Assigned task: Among the entries below, find the line with "(1442, 750) = (706, 349): red", then quote it and each following line up to and including the line with "(1622, 857) = (774, 359): red", and nothing else.

Material supplied:
———

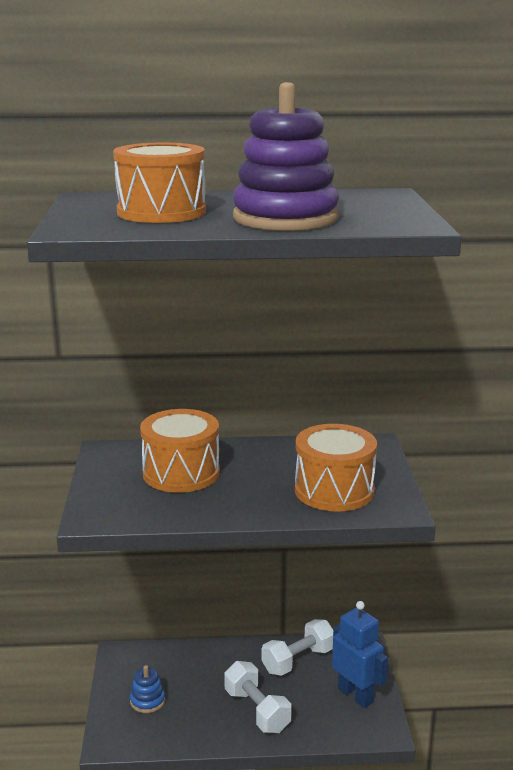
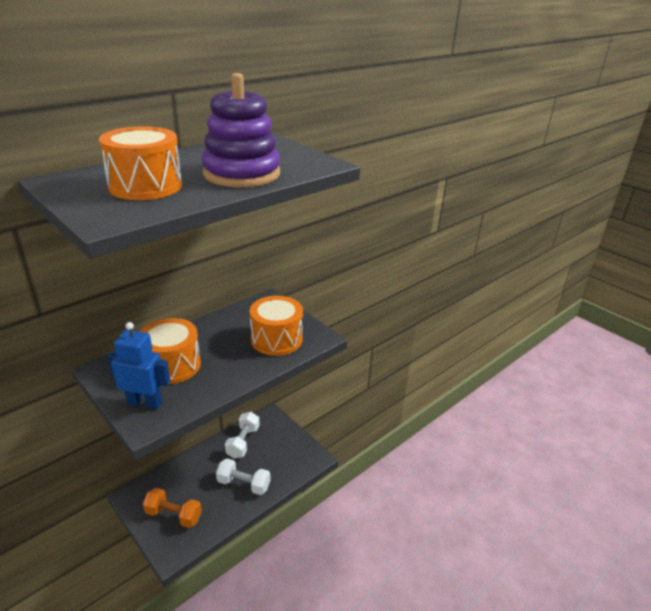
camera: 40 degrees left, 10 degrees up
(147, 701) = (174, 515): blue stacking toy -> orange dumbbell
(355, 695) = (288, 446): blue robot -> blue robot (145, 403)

———

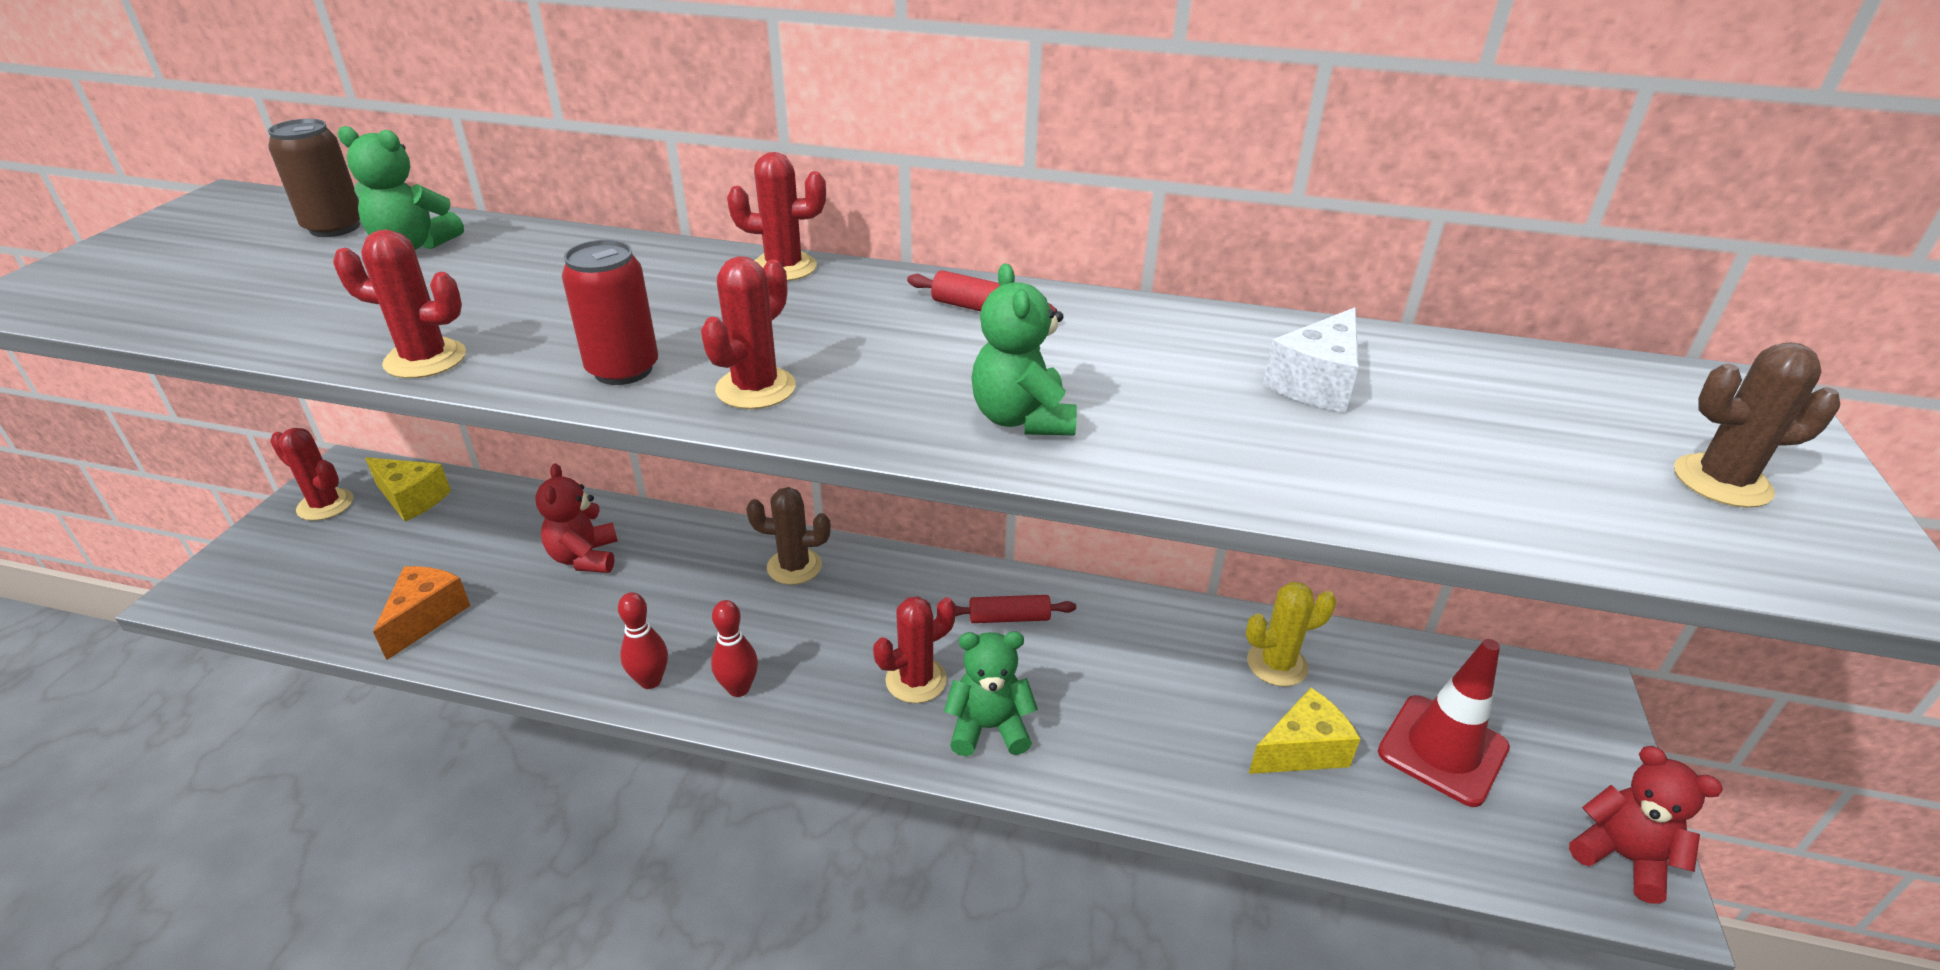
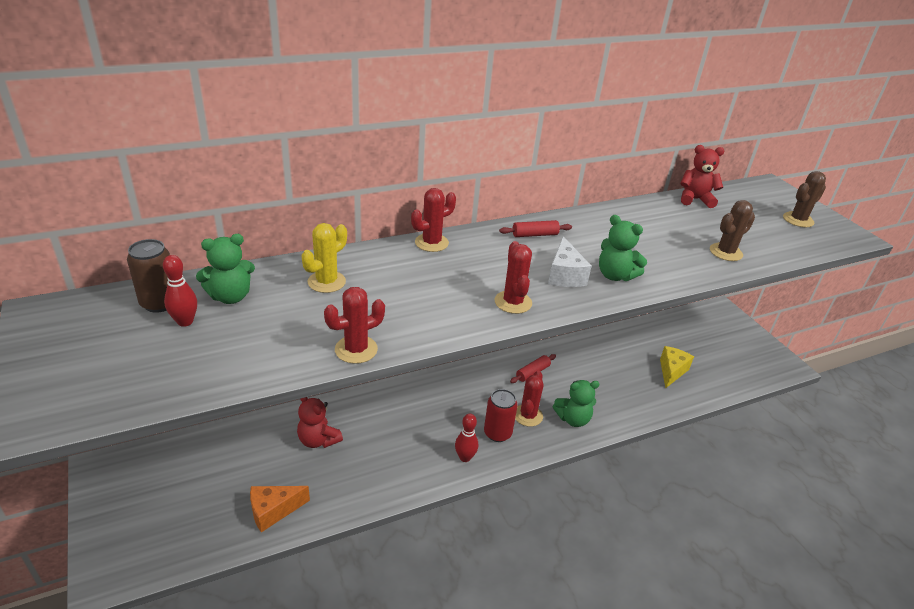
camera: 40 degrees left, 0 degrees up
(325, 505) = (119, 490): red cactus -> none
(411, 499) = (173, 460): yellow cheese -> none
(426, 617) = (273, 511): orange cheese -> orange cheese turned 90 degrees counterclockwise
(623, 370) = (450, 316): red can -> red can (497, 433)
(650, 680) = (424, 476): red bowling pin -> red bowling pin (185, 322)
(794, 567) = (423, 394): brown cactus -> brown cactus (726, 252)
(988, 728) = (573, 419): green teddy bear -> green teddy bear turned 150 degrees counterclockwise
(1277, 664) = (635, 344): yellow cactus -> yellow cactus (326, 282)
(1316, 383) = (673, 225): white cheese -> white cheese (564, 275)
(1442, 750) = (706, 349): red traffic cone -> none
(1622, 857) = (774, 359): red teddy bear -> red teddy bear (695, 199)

———

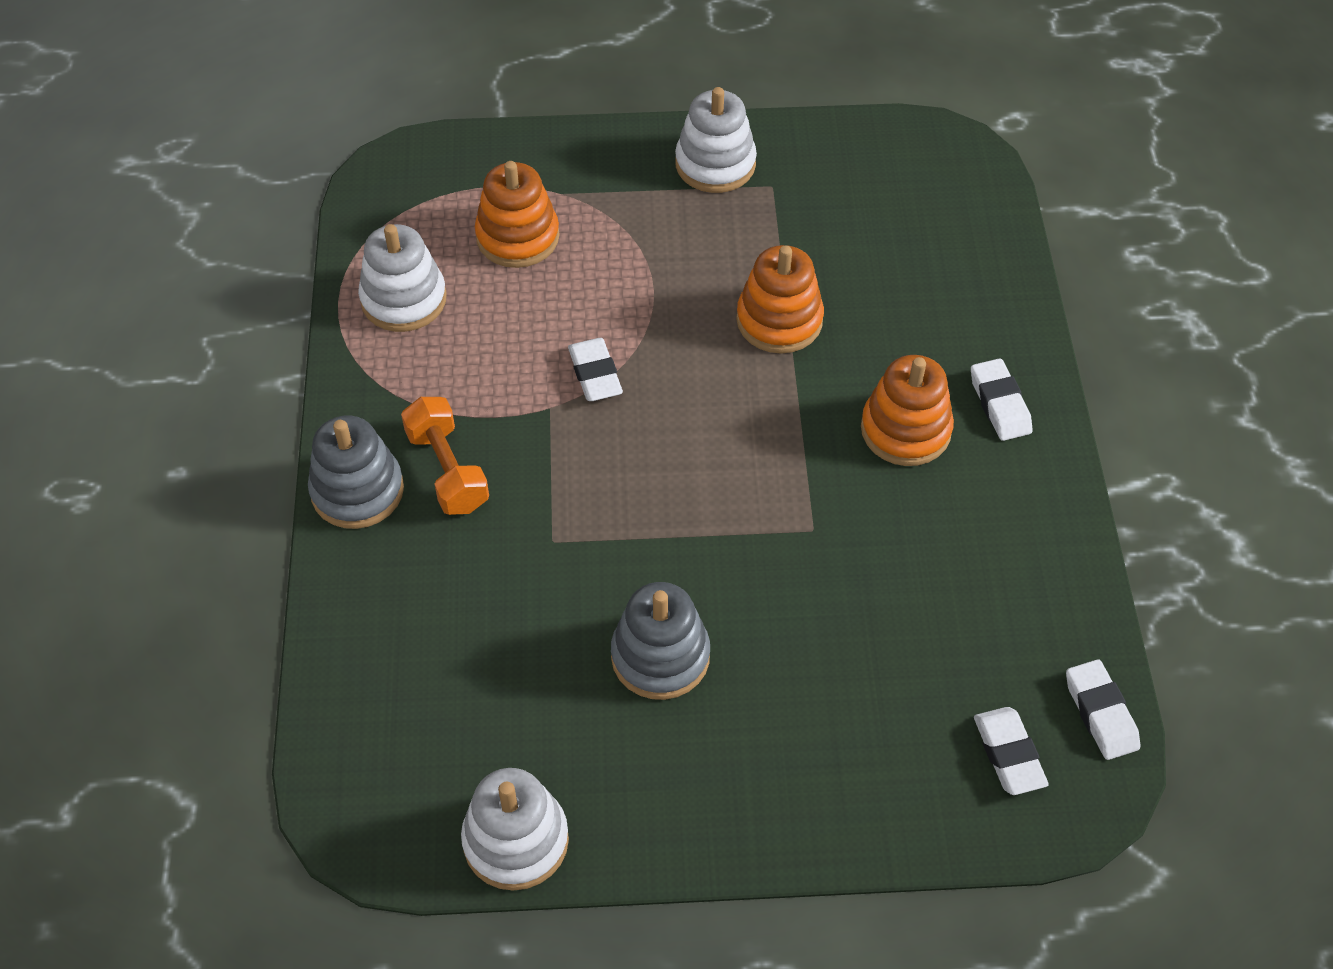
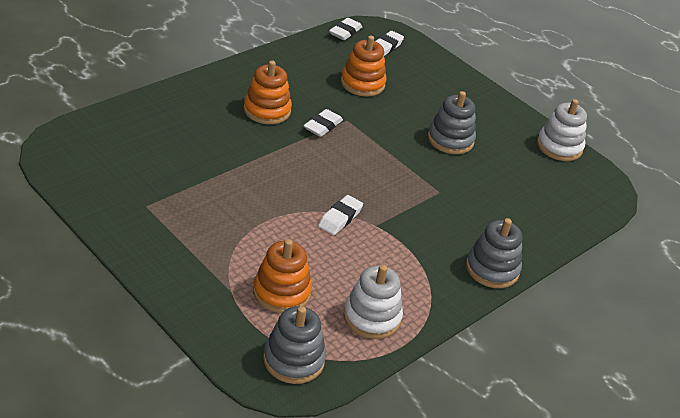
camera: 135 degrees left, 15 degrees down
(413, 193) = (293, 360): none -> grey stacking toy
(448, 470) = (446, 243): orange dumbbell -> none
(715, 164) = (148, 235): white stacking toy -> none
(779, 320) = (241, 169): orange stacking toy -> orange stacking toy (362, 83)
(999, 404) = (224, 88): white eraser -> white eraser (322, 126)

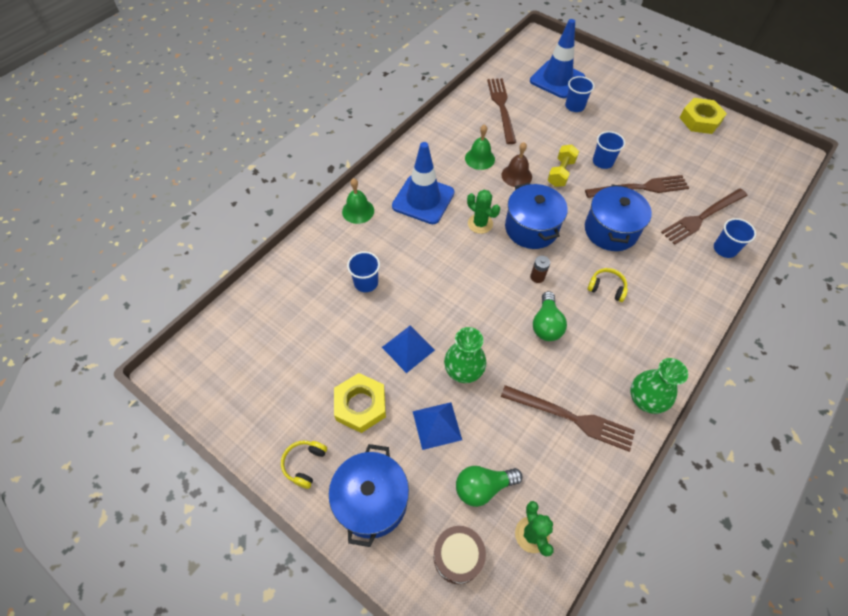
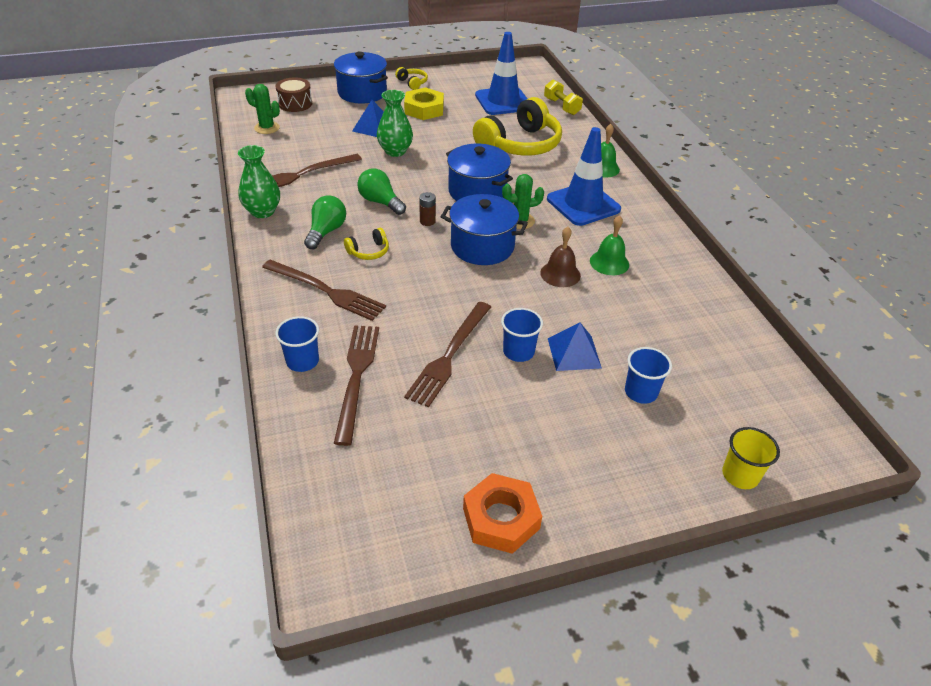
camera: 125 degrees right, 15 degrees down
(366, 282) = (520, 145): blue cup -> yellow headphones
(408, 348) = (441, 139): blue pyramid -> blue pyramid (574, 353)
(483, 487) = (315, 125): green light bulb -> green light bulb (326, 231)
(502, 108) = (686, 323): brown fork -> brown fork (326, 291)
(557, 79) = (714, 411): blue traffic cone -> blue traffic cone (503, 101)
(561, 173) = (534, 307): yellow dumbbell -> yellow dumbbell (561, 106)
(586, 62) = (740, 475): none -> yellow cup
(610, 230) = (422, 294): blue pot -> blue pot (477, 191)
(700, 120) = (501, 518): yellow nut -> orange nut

———

Solved problem:
(1442, 750) = (706, 349): red traffic cone -> none
(1622, 857) = (774, 359): red teddy bear -> red teddy bear (695, 199)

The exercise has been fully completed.